What to produce>
Reproduce the records word for word, leaving out any pictures they hold.

+-------+

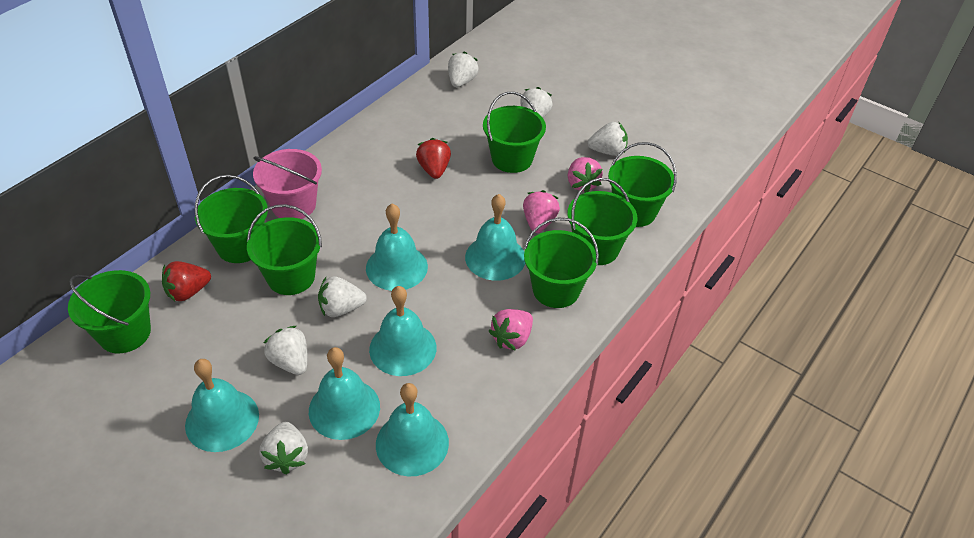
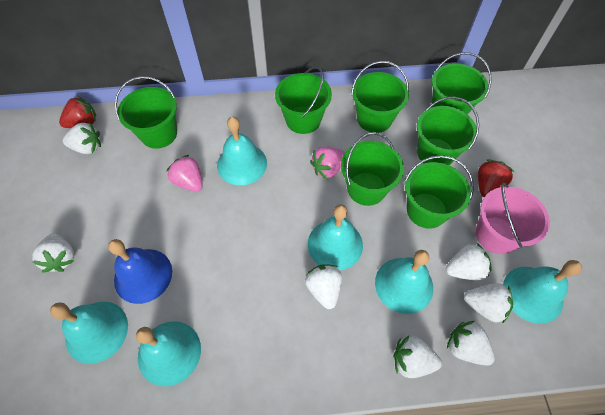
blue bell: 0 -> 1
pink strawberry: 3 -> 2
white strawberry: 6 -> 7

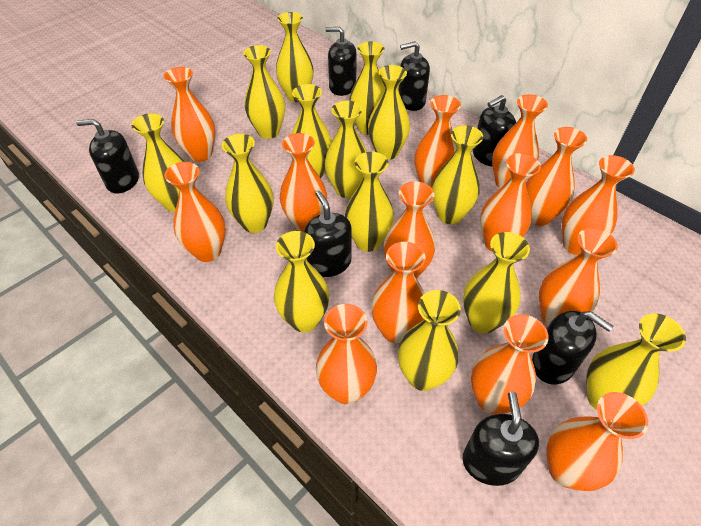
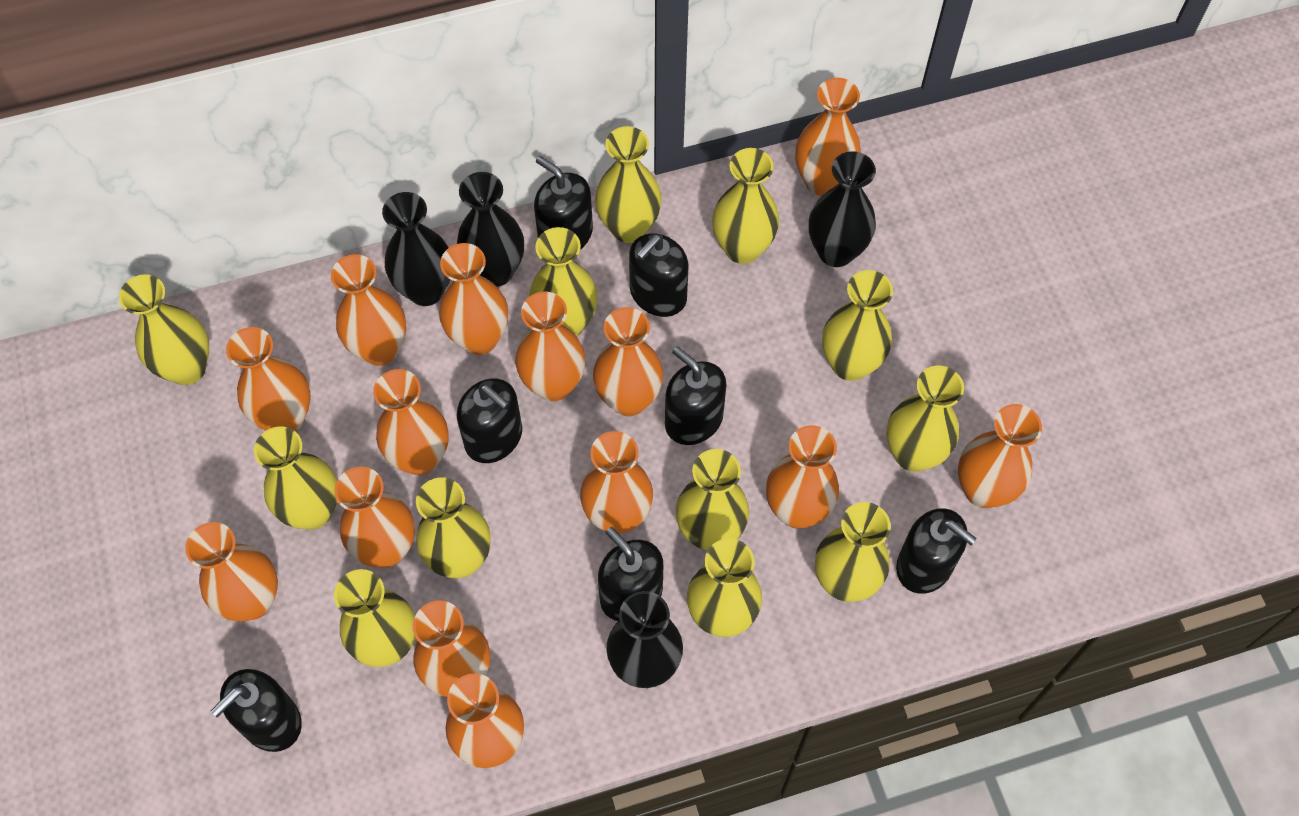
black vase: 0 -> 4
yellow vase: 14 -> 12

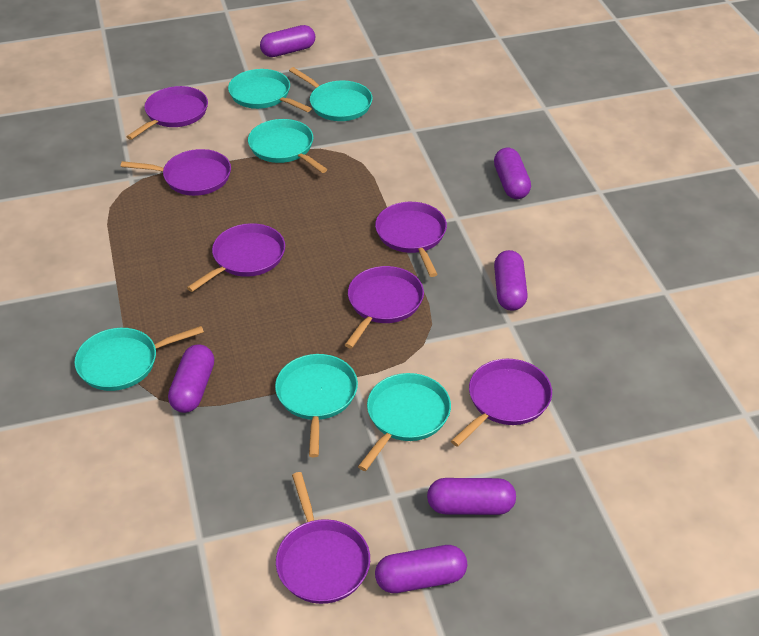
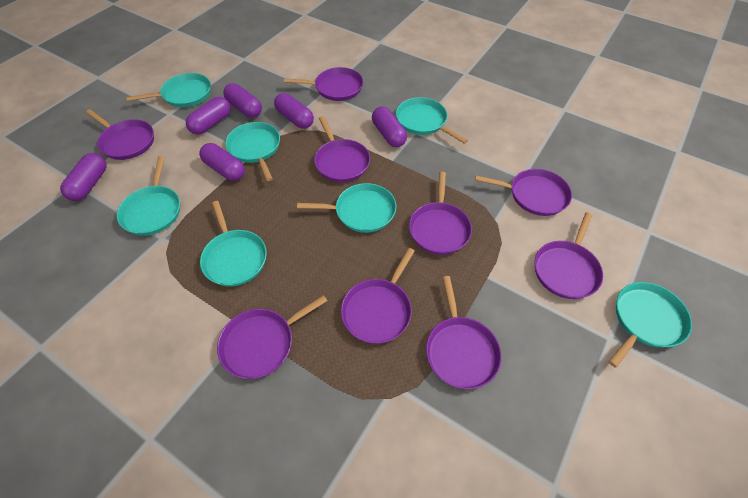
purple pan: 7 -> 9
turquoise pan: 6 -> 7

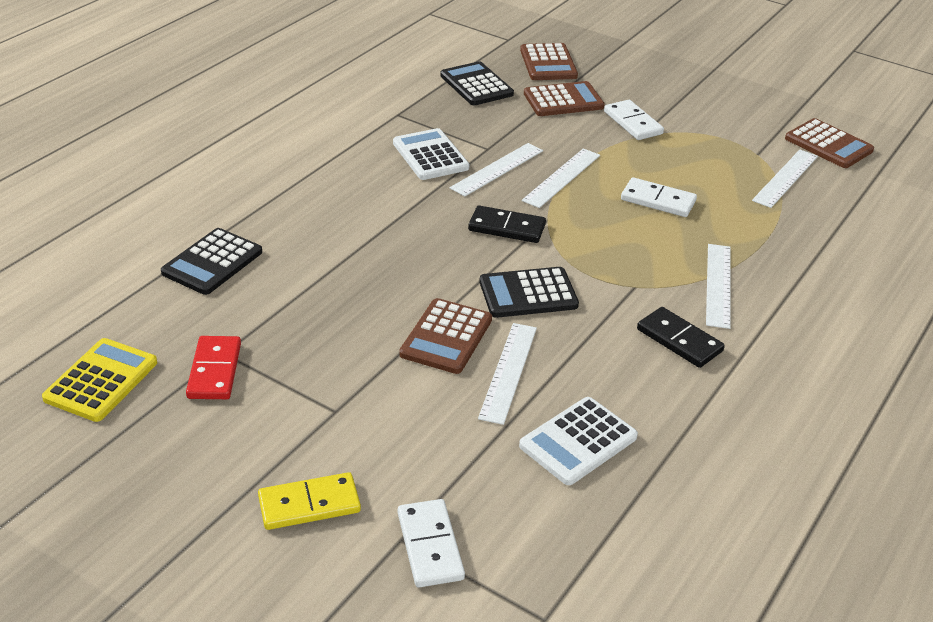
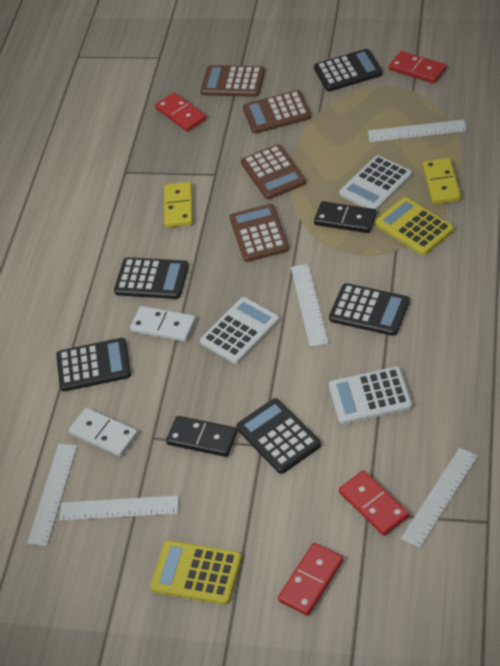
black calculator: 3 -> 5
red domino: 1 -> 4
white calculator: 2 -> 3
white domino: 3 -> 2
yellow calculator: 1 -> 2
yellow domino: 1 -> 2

+-------+

Task output>
blue bell: 0 -> 1
pink strawberry: 3 -> 2
white strawberry: 6 -> 7

black vase: 0 -> 4
yellow vase: 14 -> 12

purple pan: 7 -> 9
turquoise pan: 6 -> 7

black calculator: 3 -> 5
red domino: 1 -> 4
white calculator: 2 -> 3
white domino: 3 -> 2
yellow calculator: 1 -> 2
yellow domino: 1 -> 2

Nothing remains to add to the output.